WHAT IS BEING ASKED>
What follows is a set of records; repeat them exactly, without the pictures.

INFORMATION>
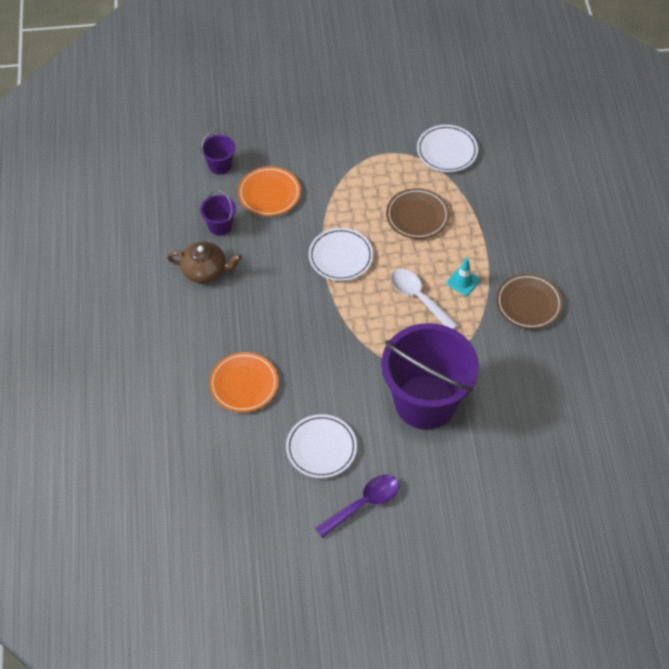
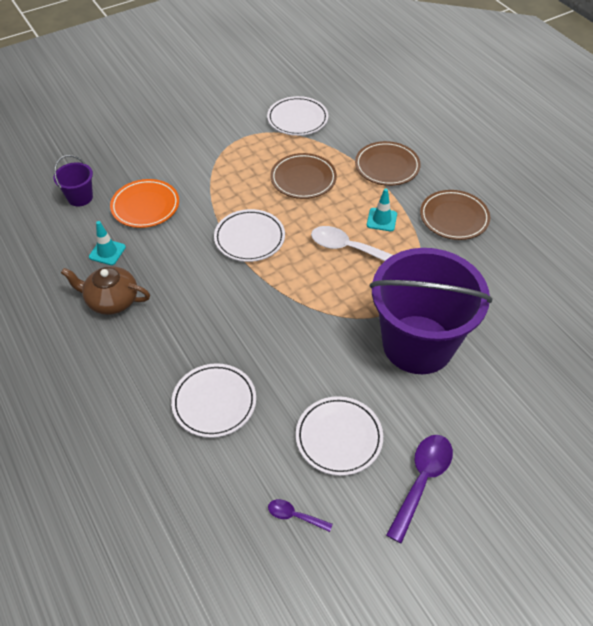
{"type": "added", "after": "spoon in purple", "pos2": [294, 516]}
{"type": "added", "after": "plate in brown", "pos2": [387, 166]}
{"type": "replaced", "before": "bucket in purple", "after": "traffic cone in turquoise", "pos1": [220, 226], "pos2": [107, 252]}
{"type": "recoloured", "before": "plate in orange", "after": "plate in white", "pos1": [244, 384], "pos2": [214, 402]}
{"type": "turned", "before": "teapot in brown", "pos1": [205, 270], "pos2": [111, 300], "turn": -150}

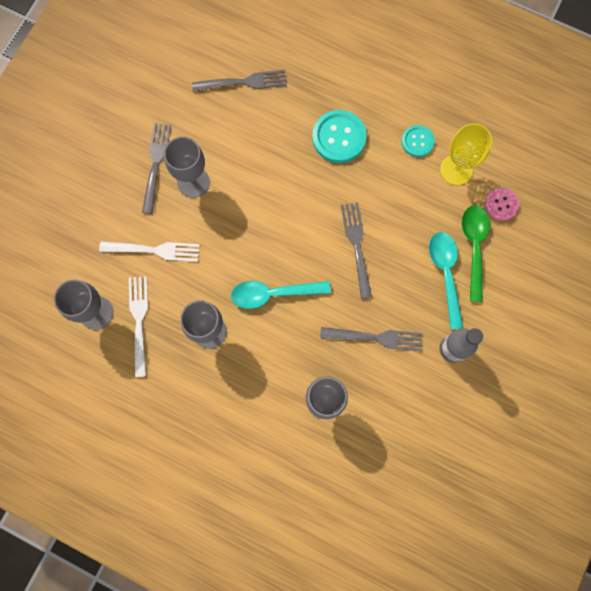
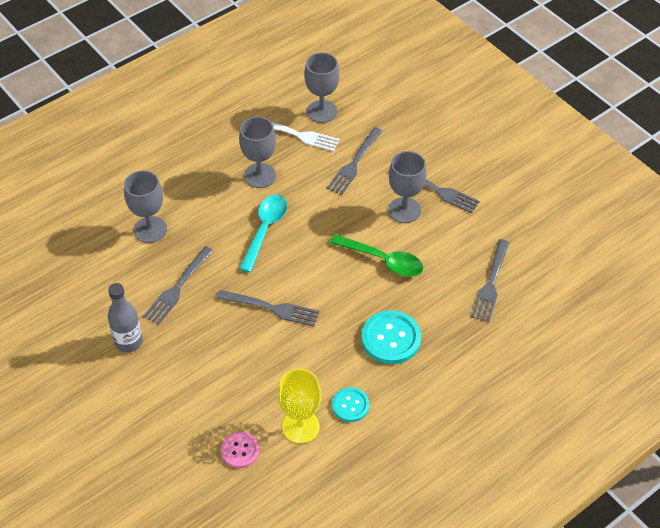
{"type": "removed", "before": "spoon in turquoise", "pos1": [445, 274]}
{"type": "moved", "before": "spoon in green", "pos1": [474, 247], "pos2": [383, 260]}
{"type": "recoloured", "before": "fork in white", "after": "fork in grey", "pos1": [153, 250], "pos2": [354, 163]}

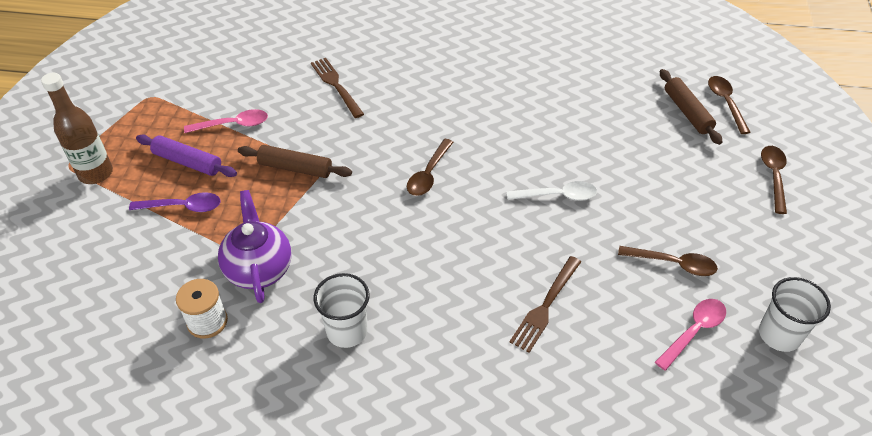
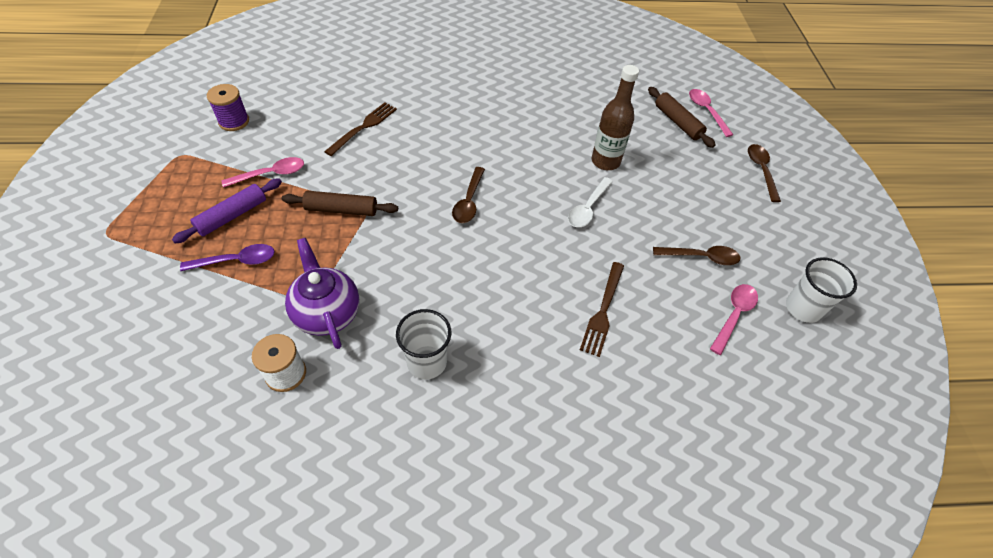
{"type": "added", "after": "spool in purple", "pos2": [234, 121]}
{"type": "moved", "before": "bottle in brown", "pos1": [96, 173], "pos2": [605, 161]}
{"type": "recoloured", "before": "spoon in brown", "after": "spoon in pink", "pos1": [726, 103], "pos2": [706, 111]}
{"type": "turned", "before": "rolling pin in purple", "pos1": [188, 162], "pos2": [232, 216], "turn": -60}
{"type": "turned", "before": "fork in brown", "pos1": [336, 85], "pos2": [363, 127], "turn": 75}
{"type": "turned", "before": "spoon in white", "pos1": [557, 196], "pos2": [588, 208], "turn": 135}

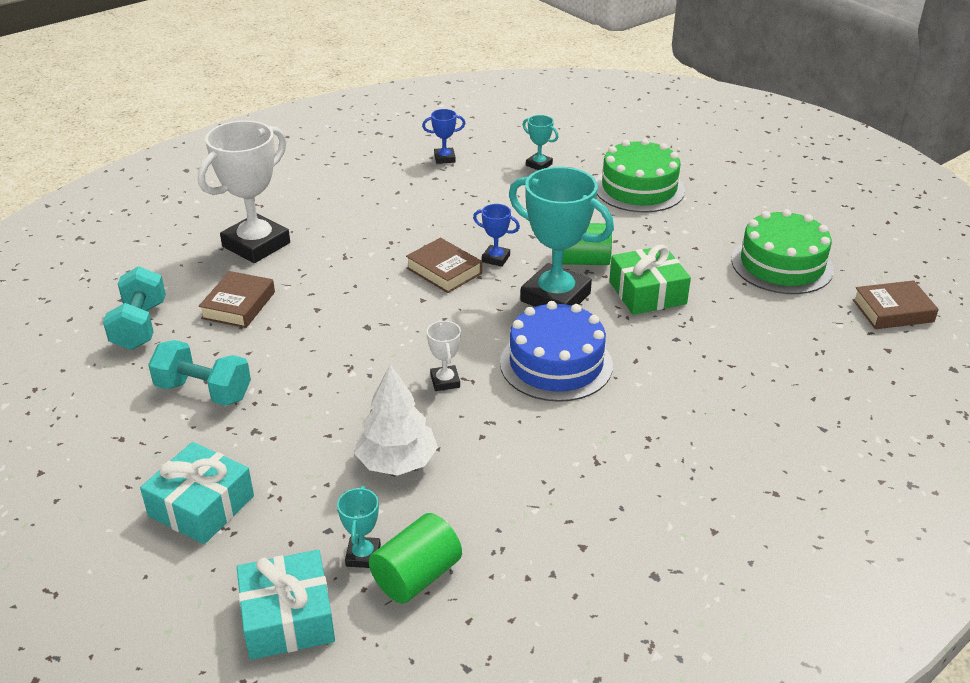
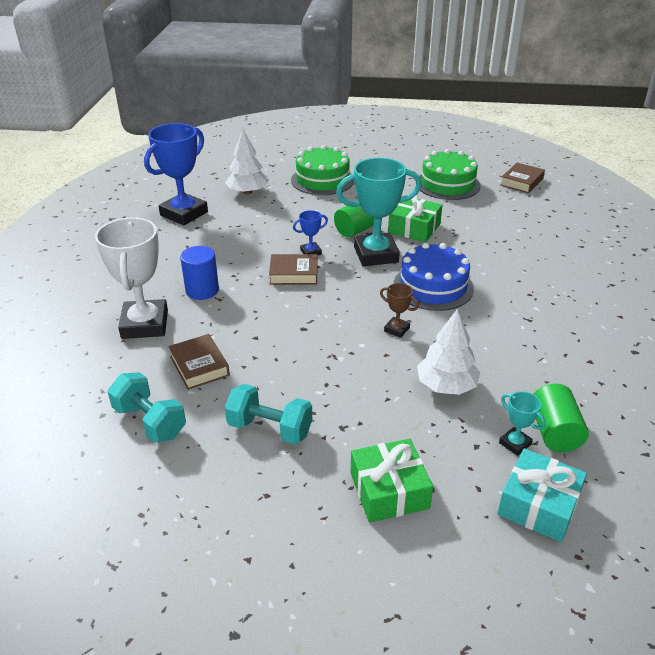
{"type": "added", "after": "cylinder in blue", "pos2": [202, 290]}
{"type": "replaced", "before": "trophy in turquoise", "after": "tree in white", "pos1": [539, 165], "pos2": [247, 192]}
{"type": "recoloured", "before": "gift in turquoise", "after": "gift in green", "pos1": [201, 506], "pos2": [389, 490]}
{"type": "recoloured", "before": "trophy in white", "after": "trophy in brown", "pos1": [445, 381], "pos2": [396, 329]}
{"type": "turned", "before": "dumbbell in turquoise", "pos1": [204, 391], "pos2": [270, 428], "turn": 45}
{"type": "resized", "before": "trophy in blue", "pos1": [444, 158], "pos2": [184, 213], "scale": 2.23}

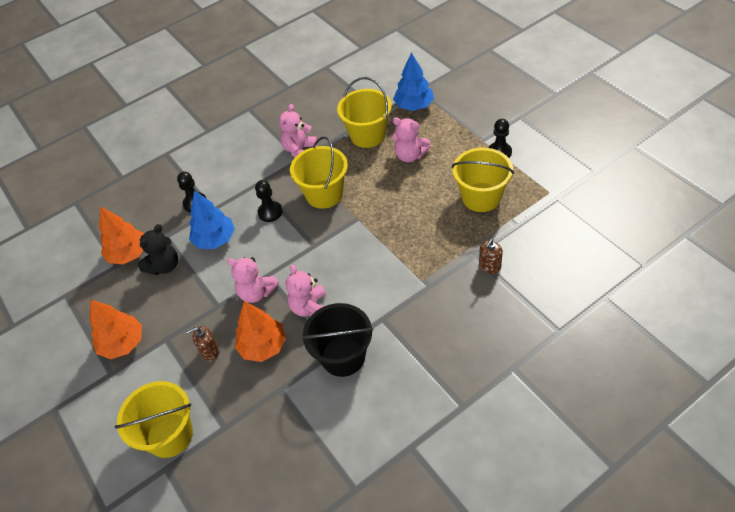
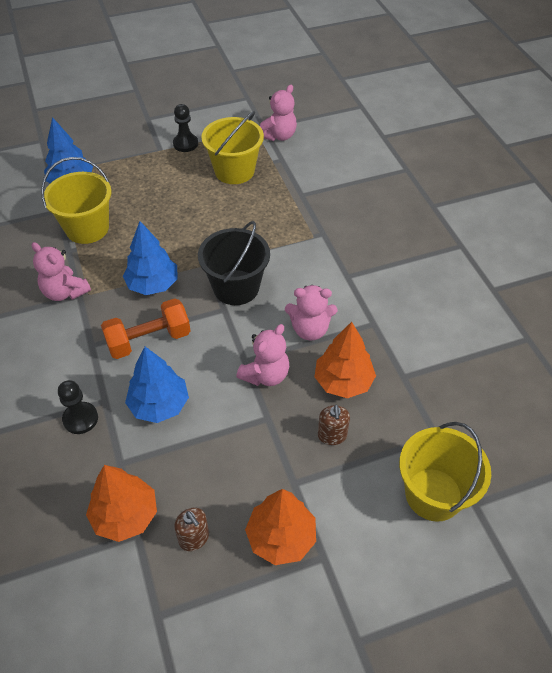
{"type": "removed", "before": "teddy bear in black", "pos1": [164, 266]}
{"type": "moved", "before": "bucket in black", "pos1": [343, 356], "pos2": [236, 287]}
{"type": "moved", "before": "teddy bear in pink", "pos1": [410, 155], "pos2": [278, 136]}
{"type": "moved", "before": "soap dispenser in brown", "pos1": [489, 266], "pos2": [194, 538]}
{"type": "replaced", "before": "pawn in black", "after": "dumbbell in orange", "pos1": [270, 212], "pos2": [149, 340]}
{"type": "replaced", "before": "bucket in yellow", "after": "tree in blue", "pos1": [324, 194], "pos2": [153, 284]}

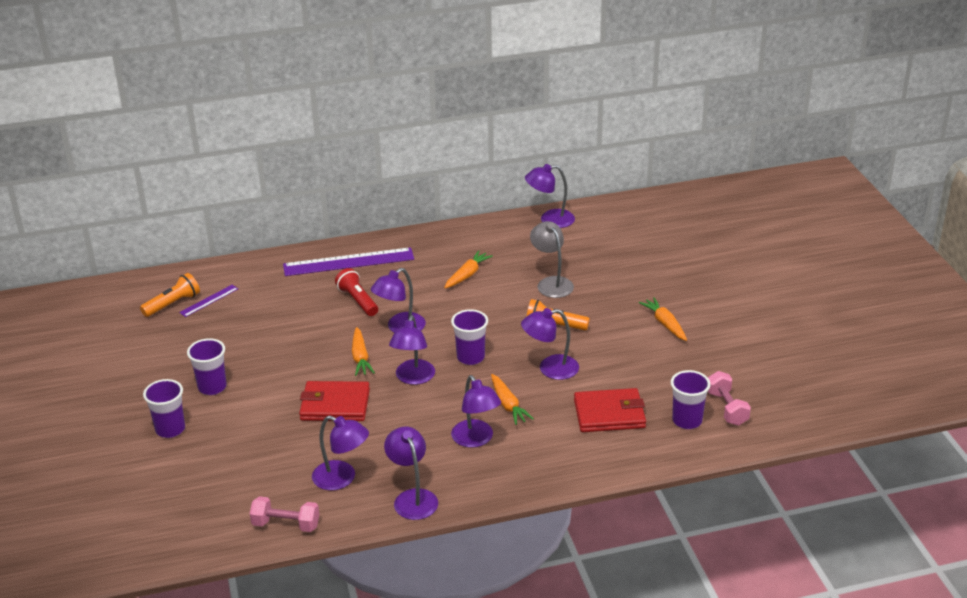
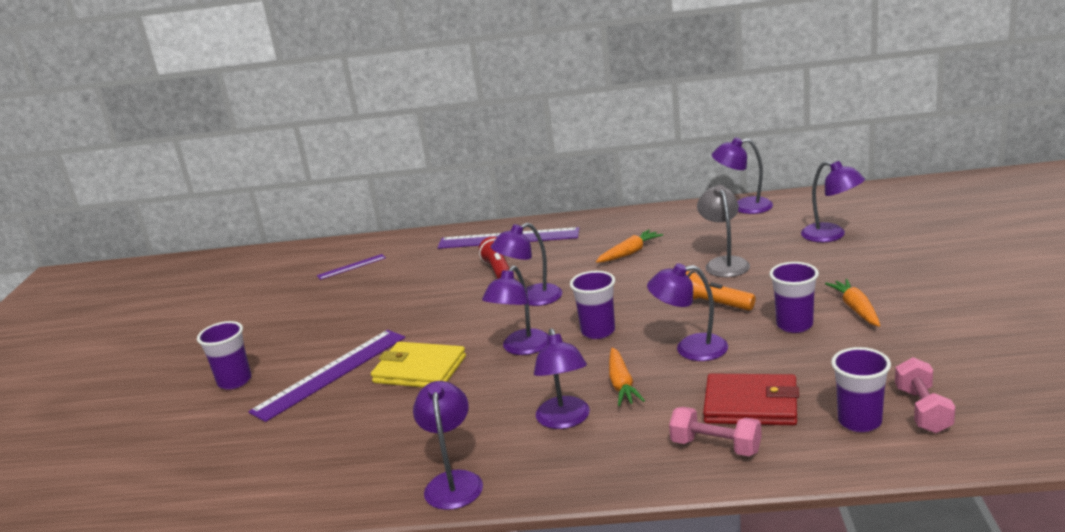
{"type": "removed", "before": "flashlight in orange", "pos1": [173, 304]}
{"type": "removed", "before": "carrot in orange", "pos1": [360, 357]}
{"type": "added", "after": "ruler in purple", "pos2": [330, 373]}
{"type": "moved", "before": "cup in purple", "pos1": [212, 387], "pos2": [794, 325]}
{"type": "moved", "before": "dumbbell in pink", "pos1": [286, 524], "pos2": [716, 447]}
{"type": "moved", "before": "lamp in purple", "pos1": [342, 479], "pos2": [831, 235]}
{"type": "recoloured", "before": "wallet in red", "after": "wallet in yellow", "pos1": [335, 405], "pos2": [419, 370]}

ANSWER TO THE EXERCISE>
{"type": "added", "after": "spoon in purple", "pos2": [294, 516]}
{"type": "added", "after": "plate in brown", "pos2": [387, 166]}
{"type": "replaced", "before": "bucket in purple", "after": "traffic cone in turquoise", "pos1": [220, 226], "pos2": [107, 252]}
{"type": "recoloured", "before": "plate in orange", "after": "plate in white", "pos1": [244, 384], "pos2": [214, 402]}
{"type": "turned", "before": "teapot in brown", "pos1": [205, 270], "pos2": [111, 300], "turn": -150}

{"type": "removed", "before": "spoon in turquoise", "pos1": [445, 274]}
{"type": "moved", "before": "spoon in green", "pos1": [474, 247], "pos2": [383, 260]}
{"type": "recoloured", "before": "fork in white", "after": "fork in grey", "pos1": [153, 250], "pos2": [354, 163]}

{"type": "added", "after": "spool in purple", "pos2": [234, 121]}
{"type": "moved", "before": "bottle in brown", "pos1": [96, 173], "pos2": [605, 161]}
{"type": "recoloured", "before": "spoon in brown", "after": "spoon in pink", "pos1": [726, 103], "pos2": [706, 111]}
{"type": "turned", "before": "rolling pin in purple", "pos1": [188, 162], "pos2": [232, 216], "turn": -60}
{"type": "turned", "before": "fork in brown", "pos1": [336, 85], "pos2": [363, 127], "turn": 75}
{"type": "turned", "before": "spoon in white", "pos1": [557, 196], "pos2": [588, 208], "turn": 135}

{"type": "added", "after": "cylinder in blue", "pos2": [202, 290]}
{"type": "replaced", "before": "trophy in turquoise", "after": "tree in white", "pos1": [539, 165], "pos2": [247, 192]}
{"type": "recoloured", "before": "gift in turquoise", "after": "gift in green", "pos1": [201, 506], "pos2": [389, 490]}
{"type": "recoloured", "before": "trophy in white", "after": "trophy in brown", "pos1": [445, 381], "pos2": [396, 329]}
{"type": "turned", "before": "dumbbell in turquoise", "pos1": [204, 391], "pos2": [270, 428], "turn": 45}
{"type": "resized", "before": "trophy in blue", "pos1": [444, 158], "pos2": [184, 213], "scale": 2.23}

{"type": "removed", "before": "teddy bear in black", "pos1": [164, 266]}
{"type": "moved", "before": "bucket in black", "pos1": [343, 356], "pos2": [236, 287]}
{"type": "moved", "before": "teddy bear in pink", "pos1": [410, 155], "pos2": [278, 136]}
{"type": "moved", "before": "soap dispenser in brown", "pos1": [489, 266], "pos2": [194, 538]}
{"type": "replaced", "before": "pawn in black", "after": "dumbbell in orange", "pos1": [270, 212], "pos2": [149, 340]}
{"type": "replaced", "before": "bucket in yellow", "after": "tree in blue", "pos1": [324, 194], "pos2": [153, 284]}

{"type": "removed", "before": "flashlight in orange", "pos1": [173, 304]}
{"type": "removed", "before": "carrot in orange", "pos1": [360, 357]}
{"type": "added", "after": "ruler in purple", "pos2": [330, 373]}
{"type": "moved", "before": "cup in purple", "pos1": [212, 387], "pos2": [794, 325]}
{"type": "moved", "before": "dumbbell in pink", "pos1": [286, 524], "pos2": [716, 447]}
{"type": "moved", "before": "lamp in purple", "pos1": [342, 479], "pos2": [831, 235]}
{"type": "recoloured", "before": "wallet in red", "after": "wallet in yellow", "pos1": [335, 405], "pos2": [419, 370]}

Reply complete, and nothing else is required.